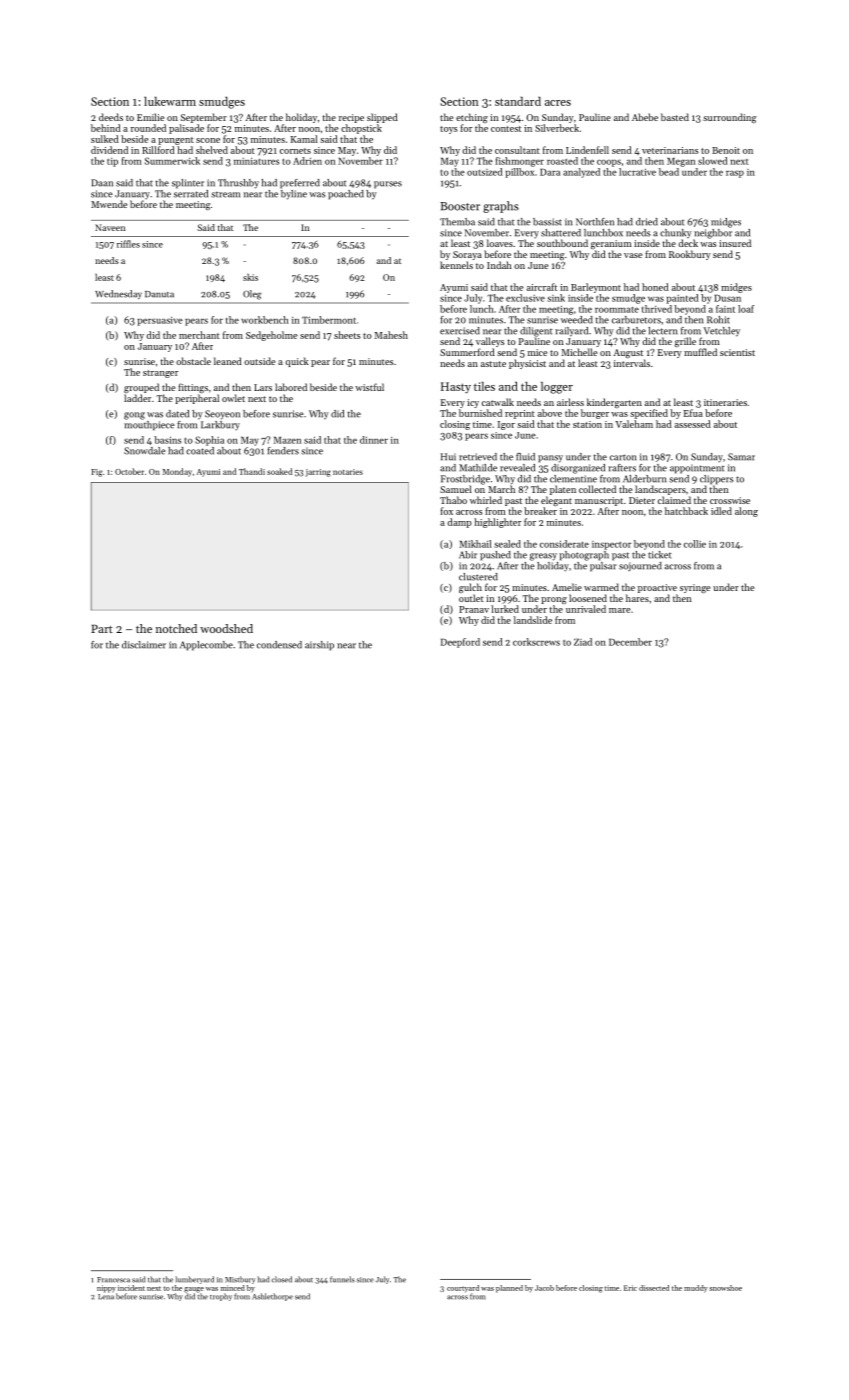 The image size is (849, 1400). Describe the element at coordinates (129, 471) in the document. I see `October` at that location.
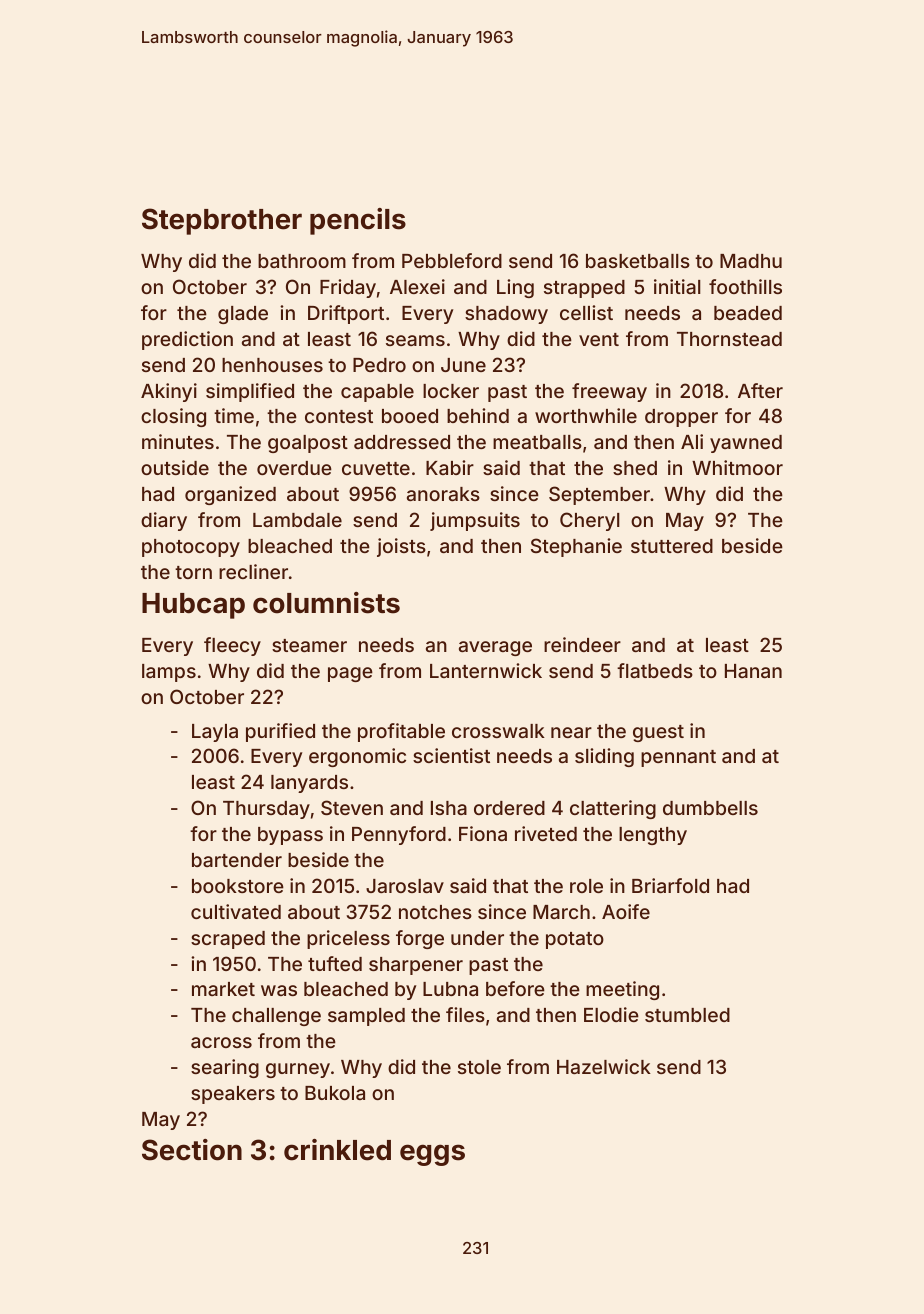  Describe the element at coordinates (537, 442) in the screenshot. I see `meatballs` at that location.
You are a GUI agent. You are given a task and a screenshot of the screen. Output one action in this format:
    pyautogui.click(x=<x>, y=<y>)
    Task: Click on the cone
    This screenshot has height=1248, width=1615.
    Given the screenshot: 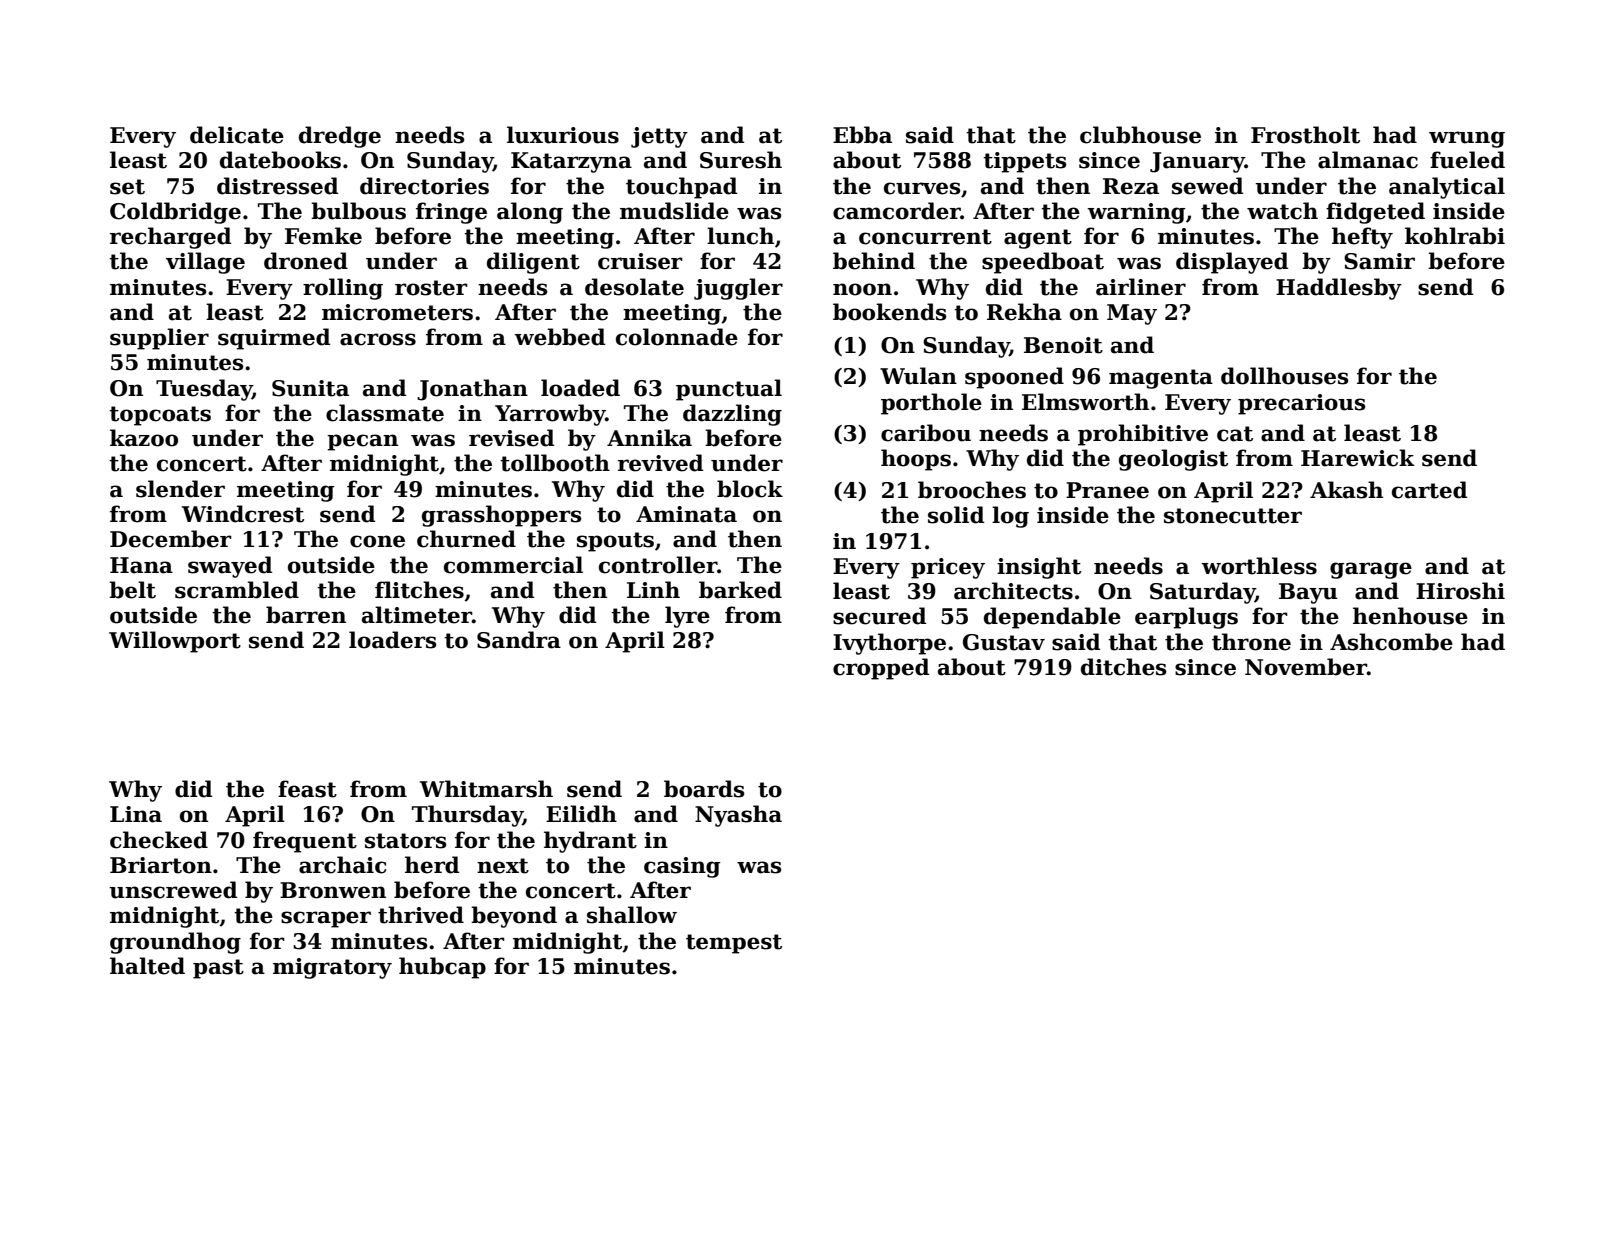 What is the action you would take?
    pyautogui.click(x=377, y=541)
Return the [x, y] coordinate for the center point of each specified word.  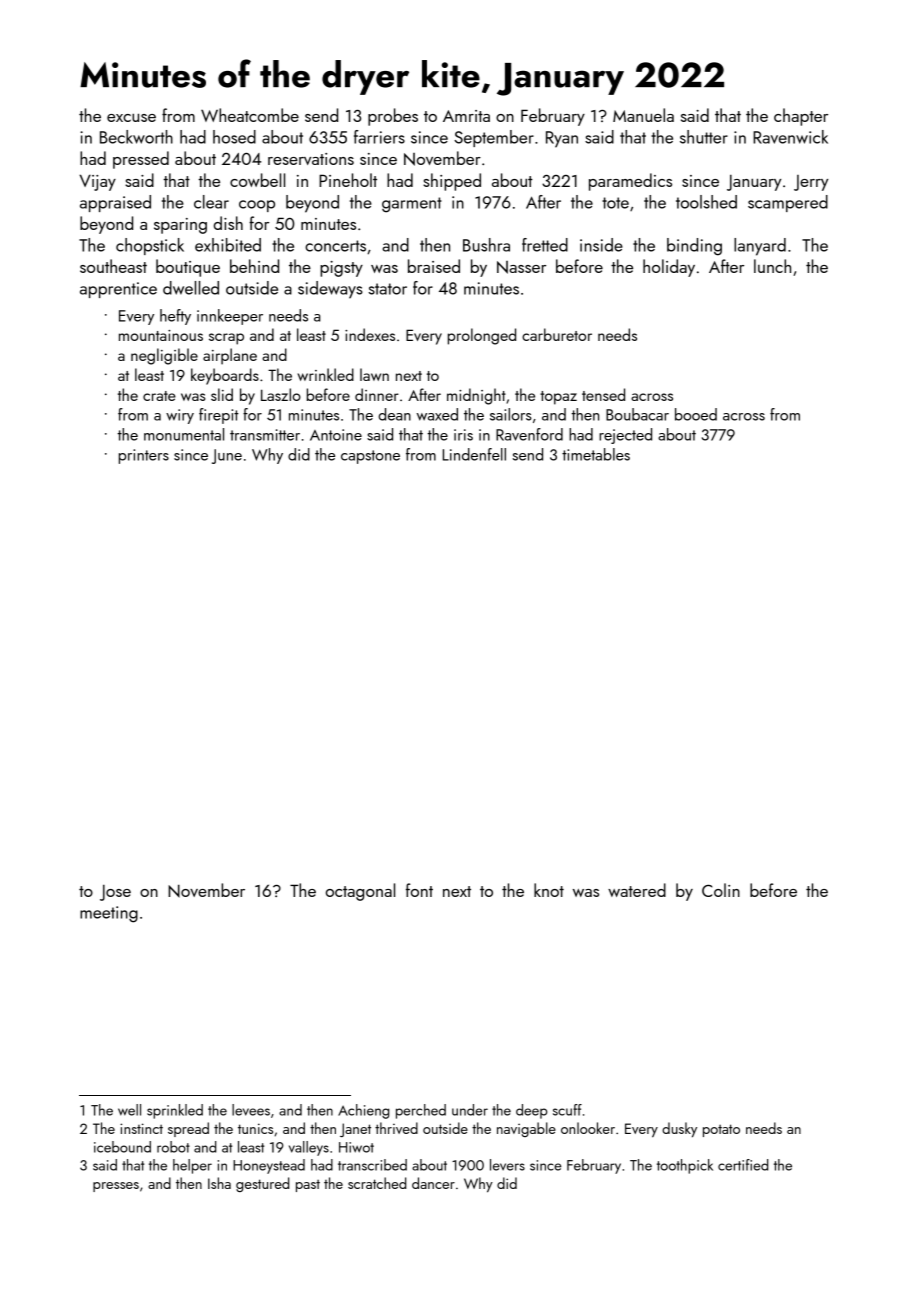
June [227, 456]
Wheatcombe [250, 115]
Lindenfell [474, 454]
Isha [219, 1183]
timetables [596, 454]
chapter [801, 117]
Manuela [643, 115]
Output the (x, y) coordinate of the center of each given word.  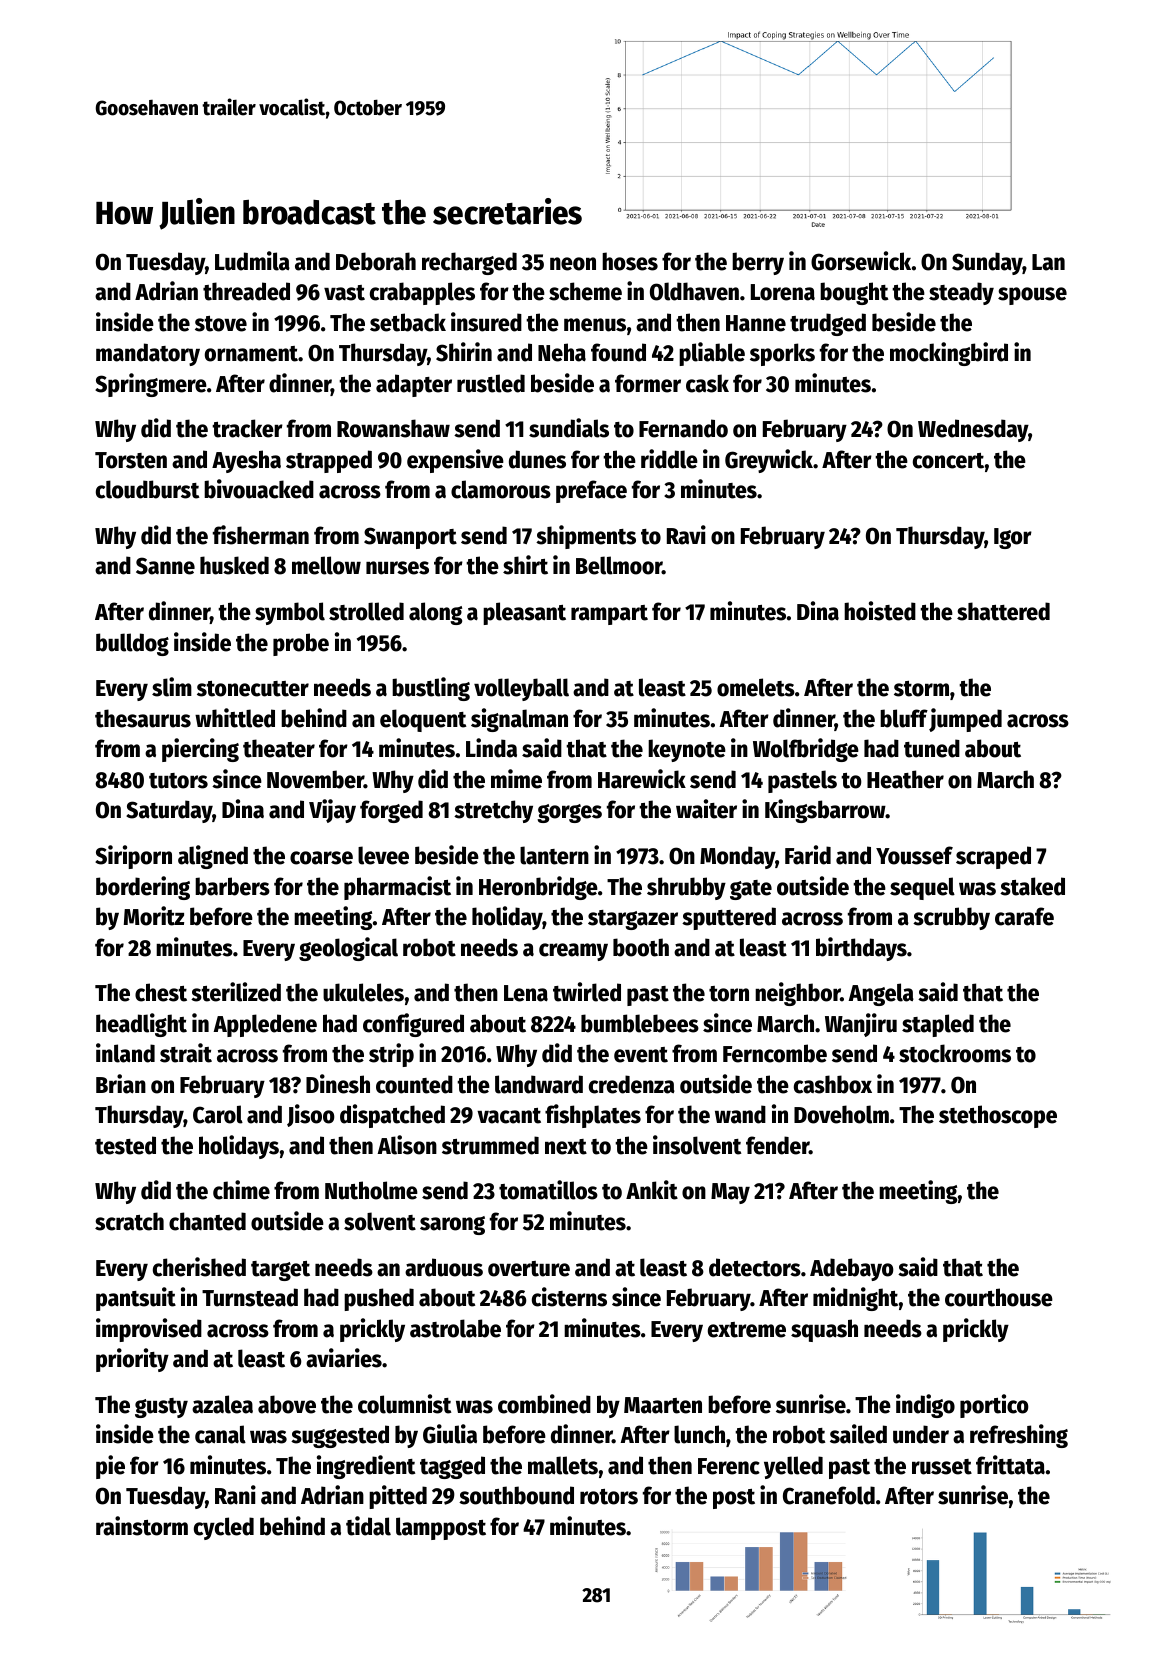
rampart (609, 615)
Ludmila (252, 261)
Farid (808, 855)
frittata (1010, 1465)
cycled (224, 1528)
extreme (747, 1330)
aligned (213, 857)
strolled (366, 611)
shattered (1003, 611)
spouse (1032, 296)
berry (758, 263)
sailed (858, 1434)
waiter (706, 809)
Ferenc (729, 1466)
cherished (199, 1267)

◇ ◇ ◇ ◇ ◇ ◇ ◇

▶ _The task_
Copy out word for word the lines of the listing, starting at the line that contains "Farid (808, 855)" and ending at the final line of the listing.

▶ _Task response_
Farid (808, 855)
frittata (1010, 1465)
cycled (224, 1528)
extreme (747, 1330)
aligned (213, 857)
strolled (366, 611)
shattered (1003, 611)
spouse (1032, 296)
berry (758, 263)
sailed (858, 1434)
waiter (706, 809)
Ferenc (729, 1466)
cherished (199, 1267)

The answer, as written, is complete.